▶ Modification records

-------

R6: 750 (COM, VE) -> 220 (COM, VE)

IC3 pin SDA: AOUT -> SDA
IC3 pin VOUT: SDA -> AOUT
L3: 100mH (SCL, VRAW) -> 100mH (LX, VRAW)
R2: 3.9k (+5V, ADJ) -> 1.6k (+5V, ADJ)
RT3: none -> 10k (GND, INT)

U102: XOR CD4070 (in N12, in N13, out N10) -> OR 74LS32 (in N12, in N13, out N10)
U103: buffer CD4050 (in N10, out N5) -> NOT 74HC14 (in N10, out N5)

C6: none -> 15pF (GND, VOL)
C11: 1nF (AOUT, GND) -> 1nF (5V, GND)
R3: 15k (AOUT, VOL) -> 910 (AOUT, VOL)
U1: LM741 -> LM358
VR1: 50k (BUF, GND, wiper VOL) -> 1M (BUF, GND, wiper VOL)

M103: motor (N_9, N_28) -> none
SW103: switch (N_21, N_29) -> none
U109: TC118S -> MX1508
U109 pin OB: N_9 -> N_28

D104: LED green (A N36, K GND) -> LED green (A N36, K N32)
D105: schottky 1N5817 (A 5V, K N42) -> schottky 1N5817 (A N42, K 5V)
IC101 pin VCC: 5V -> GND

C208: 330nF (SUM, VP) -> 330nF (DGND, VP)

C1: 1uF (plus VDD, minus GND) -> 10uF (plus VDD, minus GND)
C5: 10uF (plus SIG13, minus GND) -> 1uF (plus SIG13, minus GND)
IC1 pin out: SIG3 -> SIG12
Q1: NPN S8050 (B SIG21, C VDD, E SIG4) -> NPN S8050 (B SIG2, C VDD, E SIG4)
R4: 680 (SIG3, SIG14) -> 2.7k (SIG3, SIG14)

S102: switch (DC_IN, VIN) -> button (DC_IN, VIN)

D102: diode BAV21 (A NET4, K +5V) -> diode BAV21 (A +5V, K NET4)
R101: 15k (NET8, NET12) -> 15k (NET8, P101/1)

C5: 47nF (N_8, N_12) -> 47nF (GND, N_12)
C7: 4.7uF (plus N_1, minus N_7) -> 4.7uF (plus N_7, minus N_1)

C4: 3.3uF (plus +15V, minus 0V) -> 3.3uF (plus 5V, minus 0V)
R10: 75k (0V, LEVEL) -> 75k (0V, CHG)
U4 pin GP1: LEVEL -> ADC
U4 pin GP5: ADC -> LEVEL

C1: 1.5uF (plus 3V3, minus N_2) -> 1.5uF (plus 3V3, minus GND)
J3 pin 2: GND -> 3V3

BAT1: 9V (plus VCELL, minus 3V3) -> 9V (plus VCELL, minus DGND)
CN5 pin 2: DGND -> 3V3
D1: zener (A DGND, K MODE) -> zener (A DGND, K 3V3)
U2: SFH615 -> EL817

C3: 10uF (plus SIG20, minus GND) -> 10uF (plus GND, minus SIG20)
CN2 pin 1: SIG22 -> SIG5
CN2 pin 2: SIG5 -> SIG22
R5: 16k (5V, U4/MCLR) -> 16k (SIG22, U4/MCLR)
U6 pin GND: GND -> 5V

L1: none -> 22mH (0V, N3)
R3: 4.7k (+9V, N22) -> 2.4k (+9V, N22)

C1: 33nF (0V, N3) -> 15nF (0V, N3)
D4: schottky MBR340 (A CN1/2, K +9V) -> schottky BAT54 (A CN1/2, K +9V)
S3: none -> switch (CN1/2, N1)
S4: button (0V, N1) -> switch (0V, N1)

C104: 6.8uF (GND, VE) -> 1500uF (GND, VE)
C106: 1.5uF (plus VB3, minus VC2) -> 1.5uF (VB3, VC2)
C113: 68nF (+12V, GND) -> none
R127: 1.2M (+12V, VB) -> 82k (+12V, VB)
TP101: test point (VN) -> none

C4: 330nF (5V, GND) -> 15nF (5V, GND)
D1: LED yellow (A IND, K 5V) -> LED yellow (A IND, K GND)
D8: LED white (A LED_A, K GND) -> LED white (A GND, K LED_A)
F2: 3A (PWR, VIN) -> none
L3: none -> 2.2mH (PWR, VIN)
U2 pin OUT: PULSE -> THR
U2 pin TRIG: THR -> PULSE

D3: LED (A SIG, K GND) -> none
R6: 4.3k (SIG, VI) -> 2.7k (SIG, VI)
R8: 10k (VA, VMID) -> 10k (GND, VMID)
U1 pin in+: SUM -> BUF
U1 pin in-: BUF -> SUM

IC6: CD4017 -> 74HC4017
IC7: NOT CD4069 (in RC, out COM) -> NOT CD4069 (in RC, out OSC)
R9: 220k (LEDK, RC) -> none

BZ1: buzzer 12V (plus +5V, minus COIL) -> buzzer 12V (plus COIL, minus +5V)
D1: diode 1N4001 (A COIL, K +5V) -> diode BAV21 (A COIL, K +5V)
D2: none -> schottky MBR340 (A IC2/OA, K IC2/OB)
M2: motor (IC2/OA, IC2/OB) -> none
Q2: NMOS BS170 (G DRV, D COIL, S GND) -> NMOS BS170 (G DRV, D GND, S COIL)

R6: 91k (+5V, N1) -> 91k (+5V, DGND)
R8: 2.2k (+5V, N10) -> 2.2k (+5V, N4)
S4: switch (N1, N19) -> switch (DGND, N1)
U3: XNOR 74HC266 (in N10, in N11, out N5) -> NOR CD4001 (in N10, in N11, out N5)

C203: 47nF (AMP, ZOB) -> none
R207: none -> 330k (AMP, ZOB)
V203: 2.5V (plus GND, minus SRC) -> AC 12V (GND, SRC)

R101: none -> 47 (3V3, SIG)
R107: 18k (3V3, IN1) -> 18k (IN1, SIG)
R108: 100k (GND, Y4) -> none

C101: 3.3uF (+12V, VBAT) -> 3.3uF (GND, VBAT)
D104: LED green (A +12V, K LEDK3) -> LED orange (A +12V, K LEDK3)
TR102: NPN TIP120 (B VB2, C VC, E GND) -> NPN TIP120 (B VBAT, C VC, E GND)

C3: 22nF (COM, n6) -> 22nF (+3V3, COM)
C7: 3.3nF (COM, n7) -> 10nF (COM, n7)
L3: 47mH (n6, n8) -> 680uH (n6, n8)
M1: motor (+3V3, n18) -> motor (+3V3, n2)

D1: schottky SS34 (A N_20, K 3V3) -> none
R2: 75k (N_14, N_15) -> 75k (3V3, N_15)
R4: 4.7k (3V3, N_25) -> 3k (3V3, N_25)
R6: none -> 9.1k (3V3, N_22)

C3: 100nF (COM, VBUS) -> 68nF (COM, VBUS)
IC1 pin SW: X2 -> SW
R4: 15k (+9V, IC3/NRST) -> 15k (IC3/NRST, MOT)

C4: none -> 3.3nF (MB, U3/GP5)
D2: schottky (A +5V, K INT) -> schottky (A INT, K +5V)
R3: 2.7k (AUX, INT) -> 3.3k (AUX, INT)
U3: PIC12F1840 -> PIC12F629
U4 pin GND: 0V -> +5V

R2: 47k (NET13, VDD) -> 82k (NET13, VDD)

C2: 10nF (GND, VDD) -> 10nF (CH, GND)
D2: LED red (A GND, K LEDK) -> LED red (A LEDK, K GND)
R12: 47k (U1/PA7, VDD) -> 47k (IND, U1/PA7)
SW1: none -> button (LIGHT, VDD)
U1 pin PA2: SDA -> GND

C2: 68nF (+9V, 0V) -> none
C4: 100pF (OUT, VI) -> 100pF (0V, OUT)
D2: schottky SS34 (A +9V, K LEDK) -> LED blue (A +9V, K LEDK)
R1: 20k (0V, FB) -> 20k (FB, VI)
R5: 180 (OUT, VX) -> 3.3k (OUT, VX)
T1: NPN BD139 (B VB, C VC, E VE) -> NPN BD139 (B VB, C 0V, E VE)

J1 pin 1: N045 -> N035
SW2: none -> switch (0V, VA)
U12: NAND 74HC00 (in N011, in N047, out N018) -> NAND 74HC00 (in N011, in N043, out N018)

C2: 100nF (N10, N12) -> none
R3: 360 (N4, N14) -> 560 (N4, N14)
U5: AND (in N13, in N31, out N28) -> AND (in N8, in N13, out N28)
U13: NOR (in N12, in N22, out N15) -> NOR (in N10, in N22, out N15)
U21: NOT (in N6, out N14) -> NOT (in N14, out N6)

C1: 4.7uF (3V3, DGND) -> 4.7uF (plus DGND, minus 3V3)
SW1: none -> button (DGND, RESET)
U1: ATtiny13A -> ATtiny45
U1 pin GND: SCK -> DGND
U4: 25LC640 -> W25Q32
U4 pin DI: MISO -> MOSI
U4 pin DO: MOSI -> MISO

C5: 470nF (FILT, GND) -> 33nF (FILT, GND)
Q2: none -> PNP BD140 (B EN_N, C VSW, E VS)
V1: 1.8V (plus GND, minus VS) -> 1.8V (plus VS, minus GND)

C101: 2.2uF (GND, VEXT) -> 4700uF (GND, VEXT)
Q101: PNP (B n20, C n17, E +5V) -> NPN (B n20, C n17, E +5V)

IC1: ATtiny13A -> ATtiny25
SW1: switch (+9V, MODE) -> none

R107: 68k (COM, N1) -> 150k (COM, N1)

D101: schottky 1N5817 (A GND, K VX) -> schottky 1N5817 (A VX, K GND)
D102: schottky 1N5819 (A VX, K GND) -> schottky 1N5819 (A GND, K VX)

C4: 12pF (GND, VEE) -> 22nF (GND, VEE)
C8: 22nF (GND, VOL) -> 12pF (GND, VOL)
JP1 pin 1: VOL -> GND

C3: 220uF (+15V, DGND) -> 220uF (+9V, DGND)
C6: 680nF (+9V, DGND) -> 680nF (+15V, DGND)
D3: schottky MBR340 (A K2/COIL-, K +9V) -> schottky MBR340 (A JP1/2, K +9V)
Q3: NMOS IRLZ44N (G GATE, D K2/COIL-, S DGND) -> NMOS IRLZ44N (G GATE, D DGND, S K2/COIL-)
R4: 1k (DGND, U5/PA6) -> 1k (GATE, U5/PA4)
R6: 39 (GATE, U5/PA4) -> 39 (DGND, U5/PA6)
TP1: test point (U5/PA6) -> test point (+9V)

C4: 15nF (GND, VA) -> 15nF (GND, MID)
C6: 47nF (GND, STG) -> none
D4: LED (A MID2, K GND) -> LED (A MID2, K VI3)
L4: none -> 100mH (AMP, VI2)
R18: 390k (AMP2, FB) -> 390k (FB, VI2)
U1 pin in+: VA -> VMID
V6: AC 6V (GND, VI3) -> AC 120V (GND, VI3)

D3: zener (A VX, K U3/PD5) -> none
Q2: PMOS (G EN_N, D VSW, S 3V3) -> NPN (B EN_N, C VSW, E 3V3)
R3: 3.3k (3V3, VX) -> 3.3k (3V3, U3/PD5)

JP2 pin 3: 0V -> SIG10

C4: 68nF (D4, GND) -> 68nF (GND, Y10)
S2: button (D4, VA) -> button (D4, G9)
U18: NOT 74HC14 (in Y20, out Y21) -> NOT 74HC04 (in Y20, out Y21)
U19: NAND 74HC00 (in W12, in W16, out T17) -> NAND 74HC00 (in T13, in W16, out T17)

-------

▶ ABOUT THIS TASK
There is a run of lines above from the one with "D8: LED white" to the one with "D1: diode 1N4001"; print exactly that run, both ends included, and nothing else.

▶ RESULT FOR THIS TASK
D8: LED white (A LED_A, K GND) -> LED white (A GND, K LED_A)
F2: 3A (PWR, VIN) -> none
L3: none -> 2.2mH (PWR, VIN)
U2 pin OUT: PULSE -> THR
U2 pin TRIG: THR -> PULSE

D3: LED (A SIG, K GND) -> none
R6: 4.3k (SIG, VI) -> 2.7k (SIG, VI)
R8: 10k (VA, VMID) -> 10k (GND, VMID)
U1 pin in+: SUM -> BUF
U1 pin in-: BUF -> SUM

IC6: CD4017 -> 74HC4017
IC7: NOT CD4069 (in RC, out COM) -> NOT CD4069 (in RC, out OSC)
R9: 220k (LEDK, RC) -> none

BZ1: buzzer 12V (plus +5V, minus COIL) -> buzzer 12V (plus COIL, minus +5V)
D1: diode 1N4001 (A COIL, K +5V) -> diode BAV21 (A COIL, K +5V)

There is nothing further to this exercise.